··· Material shown

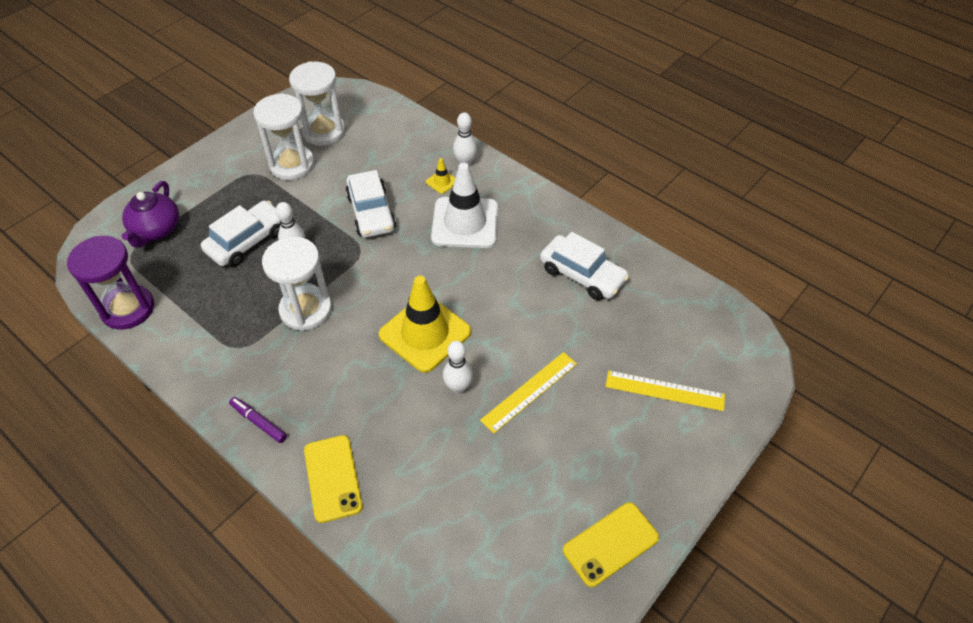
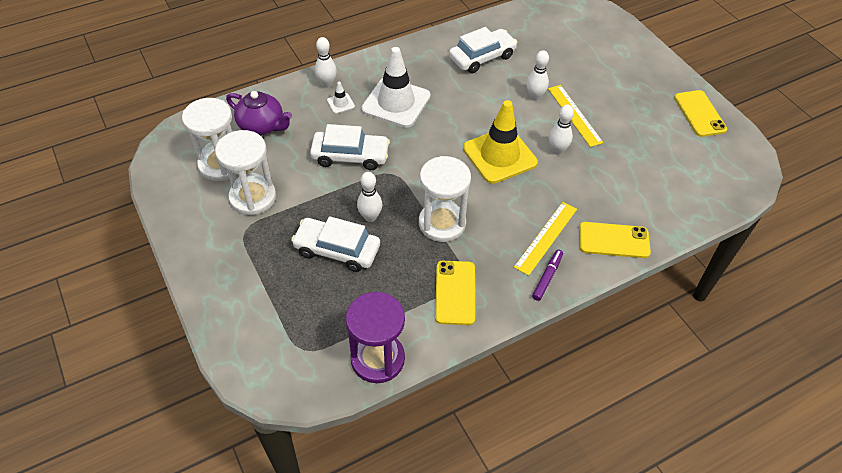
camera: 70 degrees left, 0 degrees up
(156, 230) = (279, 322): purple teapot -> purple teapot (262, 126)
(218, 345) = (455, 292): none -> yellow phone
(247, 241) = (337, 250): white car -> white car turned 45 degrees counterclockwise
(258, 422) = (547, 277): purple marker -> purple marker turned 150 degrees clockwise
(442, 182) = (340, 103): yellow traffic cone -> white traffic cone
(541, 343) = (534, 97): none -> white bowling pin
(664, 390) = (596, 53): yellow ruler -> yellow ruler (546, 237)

······
··· Material shown

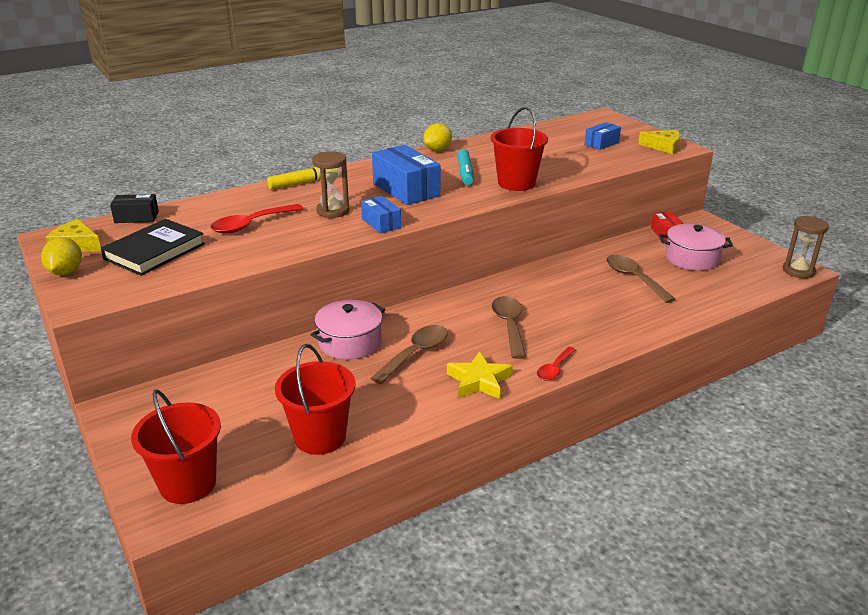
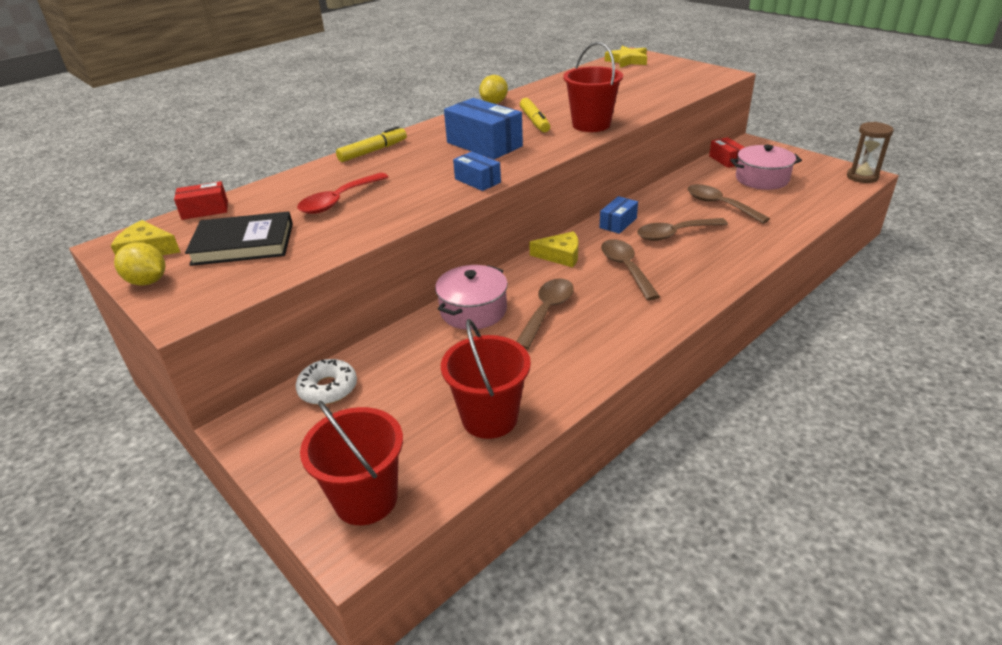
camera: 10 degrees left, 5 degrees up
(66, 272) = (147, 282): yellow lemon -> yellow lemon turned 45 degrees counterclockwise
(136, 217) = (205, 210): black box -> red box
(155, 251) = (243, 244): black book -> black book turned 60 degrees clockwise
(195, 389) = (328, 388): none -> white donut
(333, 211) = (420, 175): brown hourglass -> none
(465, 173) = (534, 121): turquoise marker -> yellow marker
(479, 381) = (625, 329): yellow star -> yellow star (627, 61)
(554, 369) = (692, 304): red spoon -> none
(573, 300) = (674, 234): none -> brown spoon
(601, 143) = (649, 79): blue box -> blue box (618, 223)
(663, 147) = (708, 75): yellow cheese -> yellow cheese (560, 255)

······
··· Material shown

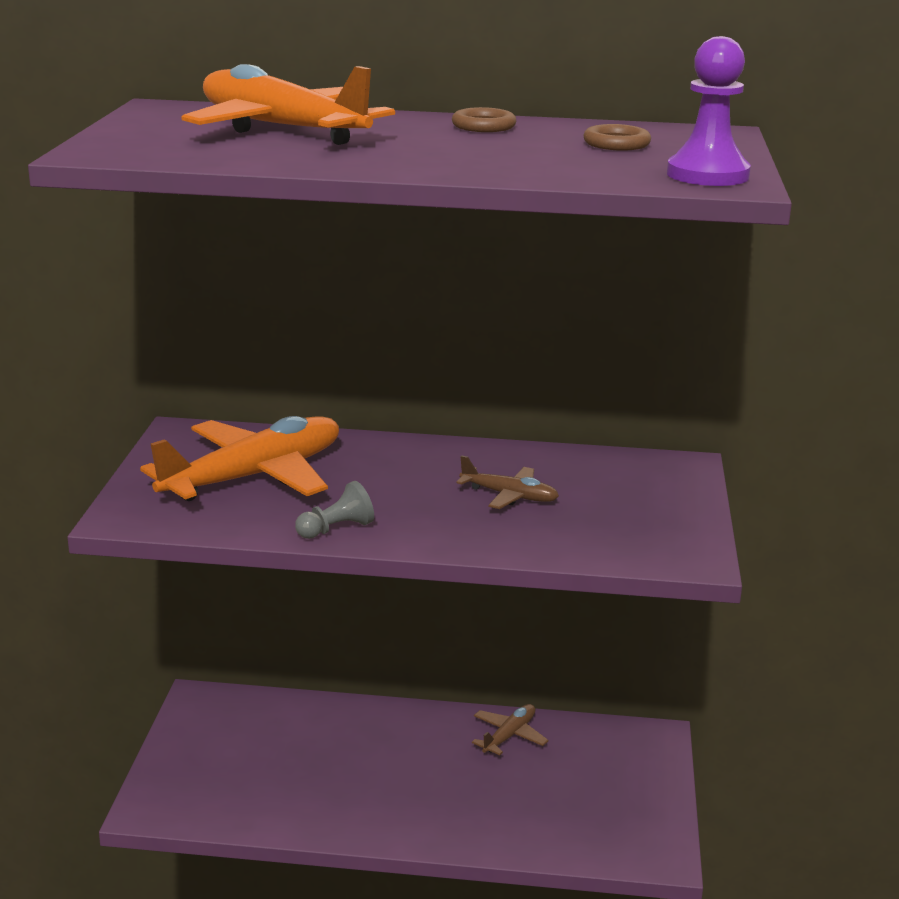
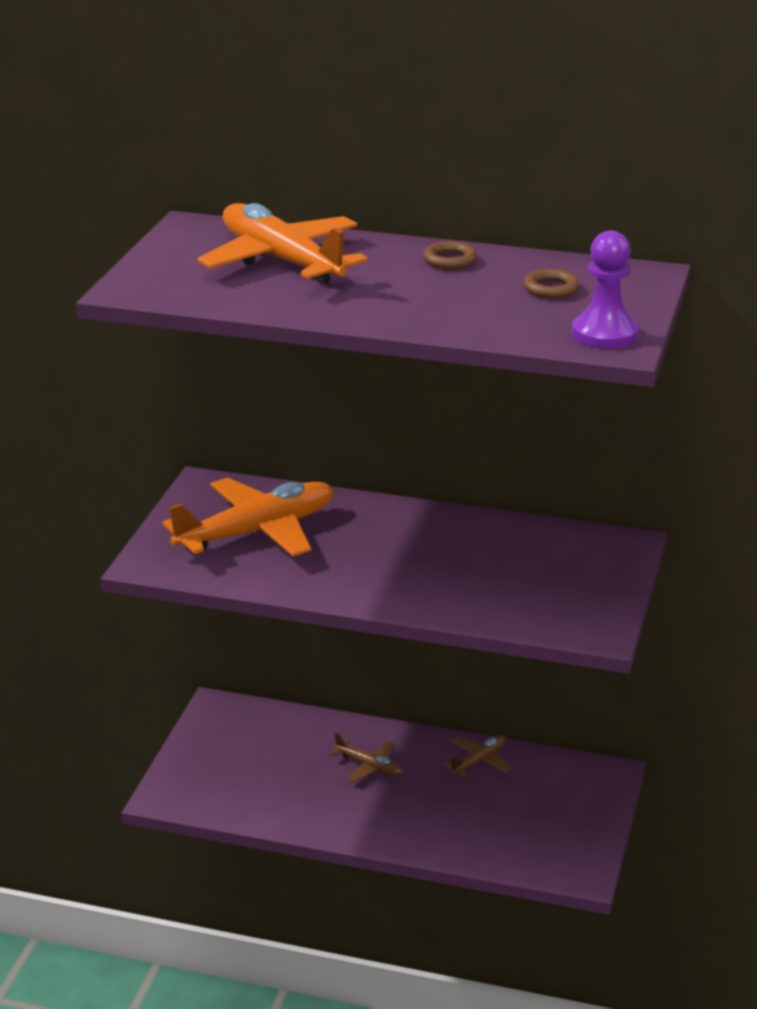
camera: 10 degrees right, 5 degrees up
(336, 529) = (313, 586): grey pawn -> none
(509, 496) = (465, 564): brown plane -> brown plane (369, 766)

······

(Work task) Please transcribe only the lines in the records above running from the line that has "camera: 70 degrees left, 0 degrees up" through the line that has "(664, 390) = (596, 53): yellow", both included, exactly as they appear.

(Solved exercise)
camera: 70 degrees left, 0 degrees up
(156, 230) = (279, 322): purple teapot -> purple teapot (262, 126)
(218, 345) = (455, 292): none -> yellow phone
(247, 241) = (337, 250): white car -> white car turned 45 degrees counterclockwise
(258, 422) = (547, 277): purple marker -> purple marker turned 150 degrees clockwise
(442, 182) = (340, 103): yellow traffic cone -> white traffic cone
(541, 343) = (534, 97): none -> white bowling pin
(664, 390) = (596, 53): yellow ruler -> yellow ruler (546, 237)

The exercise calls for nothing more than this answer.